# What to do
Give back, word for word, the line that contains "R1: 470 (VIN, VREF) -> 470 (GND, VIN)" and all lines after it in the material, through the last; please include only these.

:: Input records

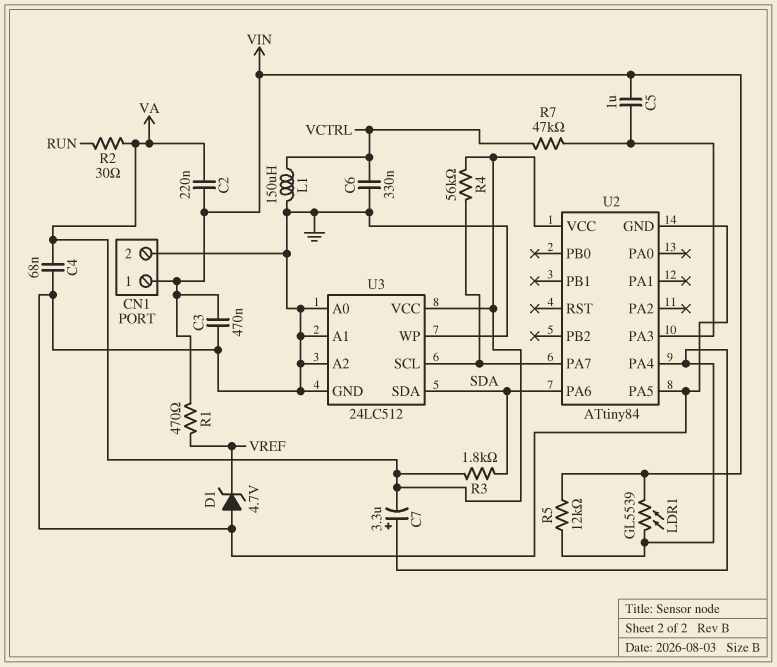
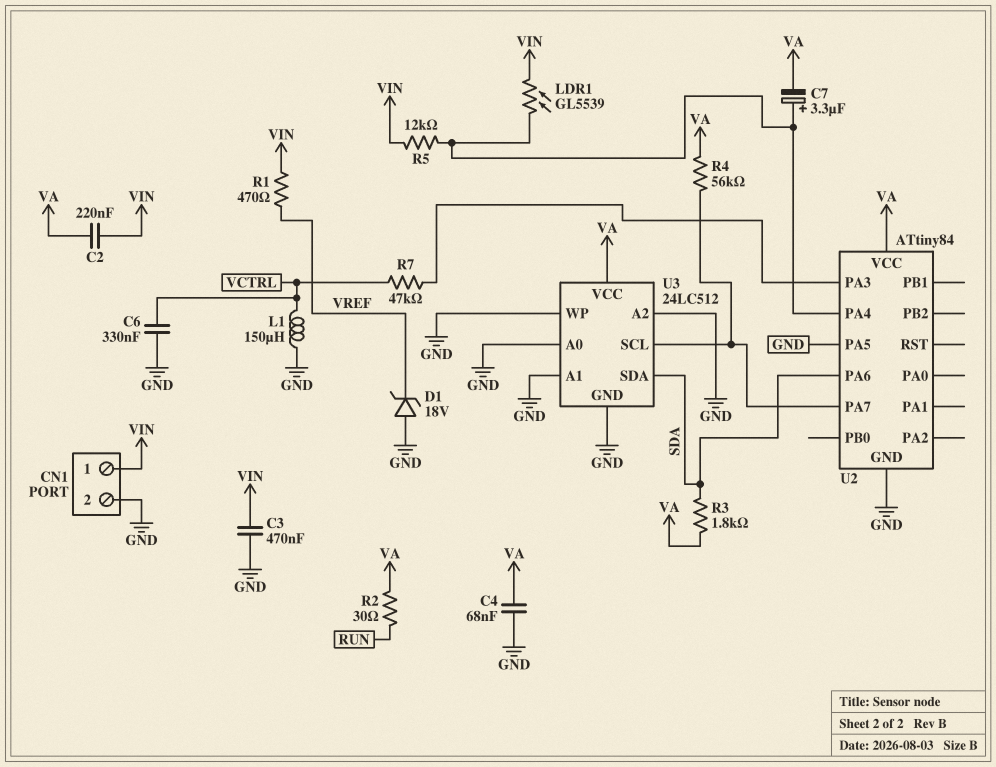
C5: 1uF (U2/PA3, VIN) -> none
D1: zener 4.7V (A GND, K VREF) -> zener 18V (A GND, K VREF)

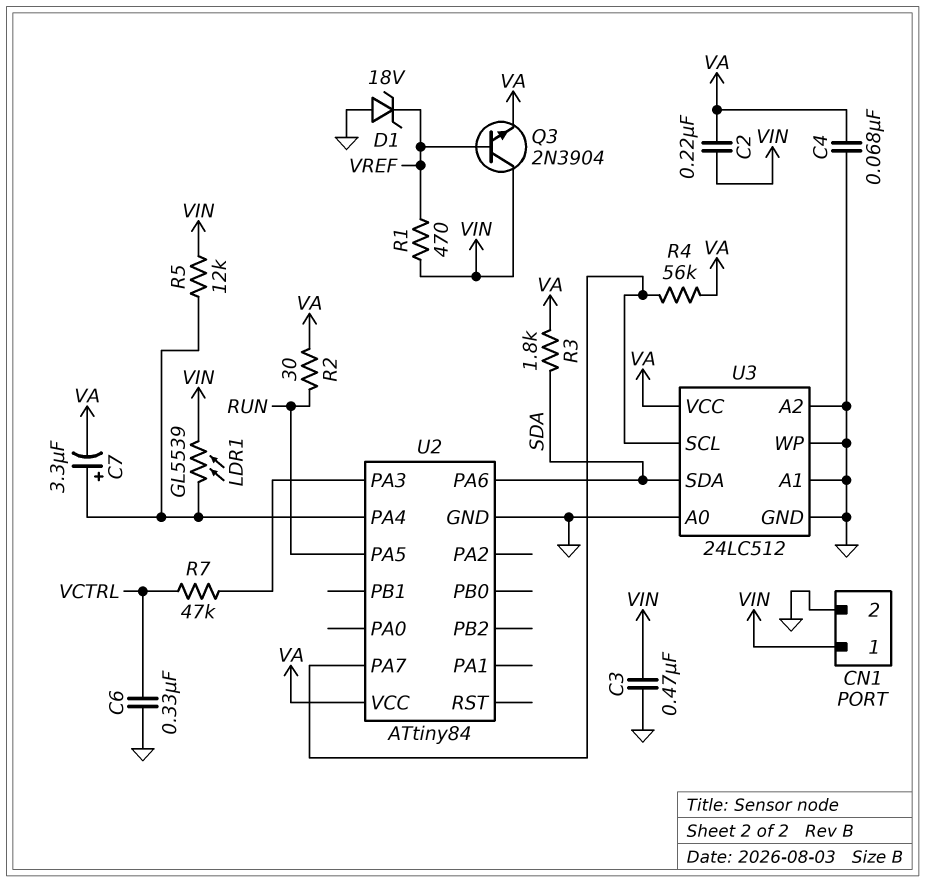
L1: 150uH (GND, VCTRL) -> none
Q3: none -> NPN 2N3904 (B VREF, C VIN, E VA)
U2 pin PA5: GND -> RUN

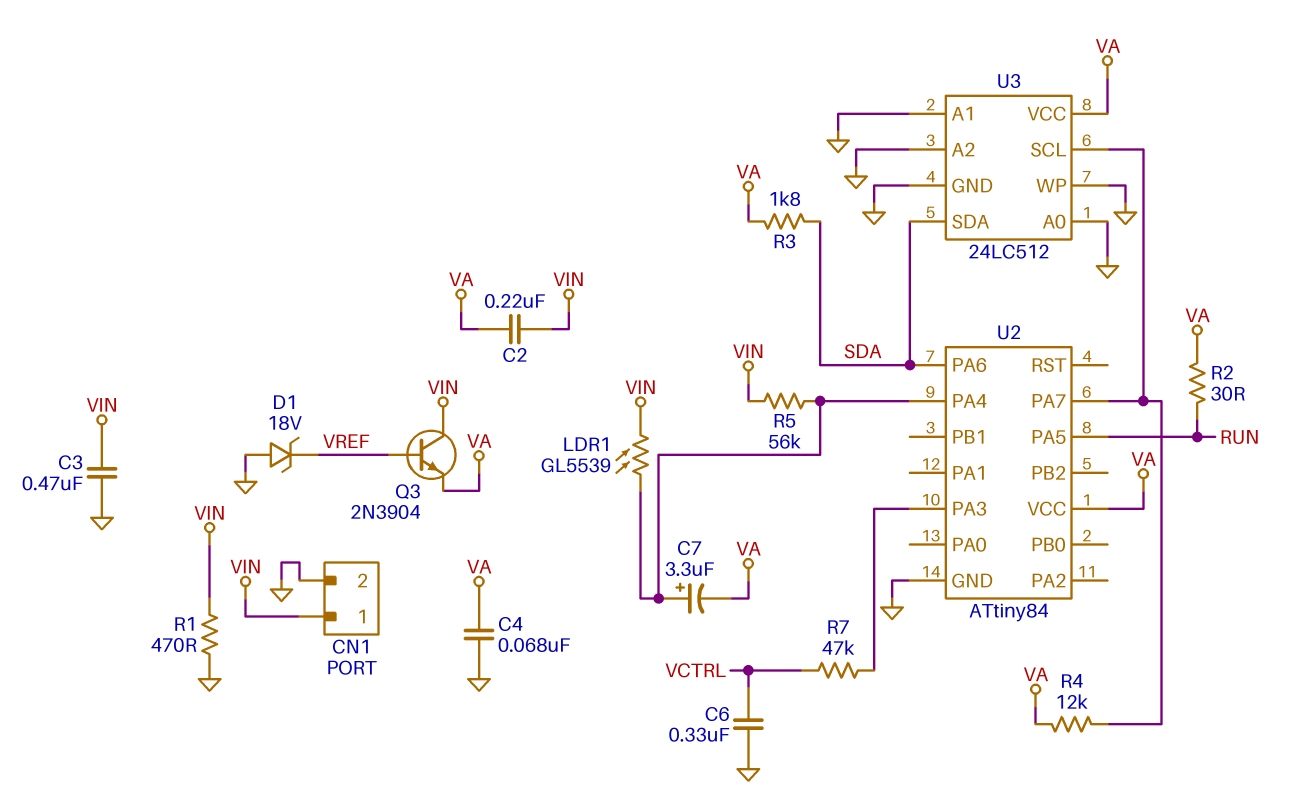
R1: 470 (VIN, VREF) -> 470 (GND, VIN)
R4: 56k (U2/PA7, VA) -> 12k (U2/PA7, VA)
R5: 12k (U2/PA4, VIN) -> 56k (U2/PA4, VIN)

::::

# Expected output
R1: 470 (VIN, VREF) -> 470 (GND, VIN)
R4: 56k (U2/PA7, VA) -> 12k (U2/PA7, VA)
R5: 12k (U2/PA4, VIN) -> 56k (U2/PA4, VIN)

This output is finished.